-- What you will do --
Among the records below, find each line containing the word "OLED" and copy it.

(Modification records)
• • • •

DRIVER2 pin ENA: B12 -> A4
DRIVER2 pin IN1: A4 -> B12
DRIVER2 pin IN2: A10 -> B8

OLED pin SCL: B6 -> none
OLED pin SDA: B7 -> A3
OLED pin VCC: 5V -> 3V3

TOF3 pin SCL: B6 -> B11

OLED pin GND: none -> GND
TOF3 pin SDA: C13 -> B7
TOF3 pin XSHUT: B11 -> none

• • • •

-- Output for this task --
OLED pin SCL: B6 -> none
OLED pin SDA: B7 -> A3
OLED pin VCC: 5V -> 3V3
OLED pin GND: none -> GND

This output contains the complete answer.